_Task instructions_.
Count the lines below that contain the string "tuplet" and reply with that number alone.

_Supplied material_.
───

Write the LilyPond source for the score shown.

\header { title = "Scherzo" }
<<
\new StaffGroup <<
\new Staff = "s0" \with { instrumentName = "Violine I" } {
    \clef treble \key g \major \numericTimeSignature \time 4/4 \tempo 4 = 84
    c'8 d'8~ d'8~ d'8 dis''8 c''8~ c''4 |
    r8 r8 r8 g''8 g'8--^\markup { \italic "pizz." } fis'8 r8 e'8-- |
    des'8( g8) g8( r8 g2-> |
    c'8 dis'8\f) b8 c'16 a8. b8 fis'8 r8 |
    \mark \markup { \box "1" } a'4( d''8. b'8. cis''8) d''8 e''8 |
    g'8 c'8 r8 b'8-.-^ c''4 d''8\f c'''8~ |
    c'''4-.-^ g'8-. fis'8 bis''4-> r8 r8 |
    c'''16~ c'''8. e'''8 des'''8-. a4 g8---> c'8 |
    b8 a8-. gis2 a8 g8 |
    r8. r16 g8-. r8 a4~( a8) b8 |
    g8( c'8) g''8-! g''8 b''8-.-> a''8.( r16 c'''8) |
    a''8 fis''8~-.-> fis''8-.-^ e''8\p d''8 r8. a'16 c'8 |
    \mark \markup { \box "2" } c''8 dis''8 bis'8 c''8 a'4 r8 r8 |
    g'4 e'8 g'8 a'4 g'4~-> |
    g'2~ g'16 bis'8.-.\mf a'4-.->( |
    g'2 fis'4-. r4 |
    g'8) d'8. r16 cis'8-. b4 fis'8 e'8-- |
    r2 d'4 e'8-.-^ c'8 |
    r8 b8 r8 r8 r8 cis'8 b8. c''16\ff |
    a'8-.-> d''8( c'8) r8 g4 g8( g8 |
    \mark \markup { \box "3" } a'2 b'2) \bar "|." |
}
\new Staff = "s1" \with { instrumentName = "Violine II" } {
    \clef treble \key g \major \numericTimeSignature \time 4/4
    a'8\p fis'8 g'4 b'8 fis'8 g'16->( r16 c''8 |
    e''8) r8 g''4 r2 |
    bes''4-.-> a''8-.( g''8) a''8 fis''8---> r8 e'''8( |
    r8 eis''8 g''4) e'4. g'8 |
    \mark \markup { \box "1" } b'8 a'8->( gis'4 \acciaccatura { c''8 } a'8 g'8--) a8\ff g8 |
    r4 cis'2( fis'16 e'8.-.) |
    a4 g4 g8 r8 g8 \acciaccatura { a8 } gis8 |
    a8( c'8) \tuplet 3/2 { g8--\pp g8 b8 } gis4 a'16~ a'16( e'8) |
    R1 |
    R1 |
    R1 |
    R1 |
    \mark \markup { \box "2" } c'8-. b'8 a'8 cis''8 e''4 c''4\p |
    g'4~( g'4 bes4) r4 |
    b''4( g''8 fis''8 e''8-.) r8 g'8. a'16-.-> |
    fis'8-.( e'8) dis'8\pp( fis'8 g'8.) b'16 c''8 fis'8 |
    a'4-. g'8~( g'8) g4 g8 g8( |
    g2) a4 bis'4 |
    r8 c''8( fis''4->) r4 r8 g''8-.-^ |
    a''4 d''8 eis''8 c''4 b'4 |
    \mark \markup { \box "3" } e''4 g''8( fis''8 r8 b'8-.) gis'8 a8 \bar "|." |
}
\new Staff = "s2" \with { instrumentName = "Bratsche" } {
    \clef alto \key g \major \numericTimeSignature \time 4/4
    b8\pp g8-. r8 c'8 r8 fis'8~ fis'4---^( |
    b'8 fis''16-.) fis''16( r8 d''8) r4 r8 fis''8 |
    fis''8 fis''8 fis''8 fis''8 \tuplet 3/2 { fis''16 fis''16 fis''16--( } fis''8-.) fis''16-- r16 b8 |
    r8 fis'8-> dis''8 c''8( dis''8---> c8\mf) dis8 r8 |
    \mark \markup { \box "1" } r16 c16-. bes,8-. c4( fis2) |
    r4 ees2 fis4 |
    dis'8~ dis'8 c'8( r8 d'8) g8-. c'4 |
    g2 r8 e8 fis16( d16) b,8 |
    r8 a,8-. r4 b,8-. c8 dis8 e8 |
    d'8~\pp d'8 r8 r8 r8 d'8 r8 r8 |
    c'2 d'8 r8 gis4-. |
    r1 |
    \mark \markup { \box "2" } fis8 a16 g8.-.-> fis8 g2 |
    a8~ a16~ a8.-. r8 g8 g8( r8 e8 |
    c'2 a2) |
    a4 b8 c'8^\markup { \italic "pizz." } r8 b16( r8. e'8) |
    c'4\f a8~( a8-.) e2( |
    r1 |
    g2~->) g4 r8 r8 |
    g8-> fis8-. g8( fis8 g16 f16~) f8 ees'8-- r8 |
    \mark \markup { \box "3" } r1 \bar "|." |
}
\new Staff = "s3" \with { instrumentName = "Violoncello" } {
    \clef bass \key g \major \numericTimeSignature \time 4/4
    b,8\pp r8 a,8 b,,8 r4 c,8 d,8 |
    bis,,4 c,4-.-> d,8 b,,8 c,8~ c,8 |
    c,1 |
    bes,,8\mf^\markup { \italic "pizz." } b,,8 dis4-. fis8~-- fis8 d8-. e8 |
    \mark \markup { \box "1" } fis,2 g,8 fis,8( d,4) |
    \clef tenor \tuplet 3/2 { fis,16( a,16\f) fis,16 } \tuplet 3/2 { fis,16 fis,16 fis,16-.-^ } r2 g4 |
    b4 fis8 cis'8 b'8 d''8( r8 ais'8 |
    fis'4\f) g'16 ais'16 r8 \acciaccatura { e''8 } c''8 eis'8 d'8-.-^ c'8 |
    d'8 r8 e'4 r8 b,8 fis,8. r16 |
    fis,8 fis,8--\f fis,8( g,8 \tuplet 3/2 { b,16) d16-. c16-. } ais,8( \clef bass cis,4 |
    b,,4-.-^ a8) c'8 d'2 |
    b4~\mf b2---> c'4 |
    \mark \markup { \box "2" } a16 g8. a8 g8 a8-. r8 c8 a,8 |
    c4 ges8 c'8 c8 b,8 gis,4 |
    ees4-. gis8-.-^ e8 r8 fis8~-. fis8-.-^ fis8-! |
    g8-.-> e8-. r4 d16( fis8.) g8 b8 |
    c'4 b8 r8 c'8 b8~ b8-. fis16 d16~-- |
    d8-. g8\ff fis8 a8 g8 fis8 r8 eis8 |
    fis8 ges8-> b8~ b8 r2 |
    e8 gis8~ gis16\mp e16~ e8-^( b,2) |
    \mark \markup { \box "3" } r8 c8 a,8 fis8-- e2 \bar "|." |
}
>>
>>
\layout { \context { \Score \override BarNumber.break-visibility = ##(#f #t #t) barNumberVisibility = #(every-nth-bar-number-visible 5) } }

───

_Solution for this exercise_.
4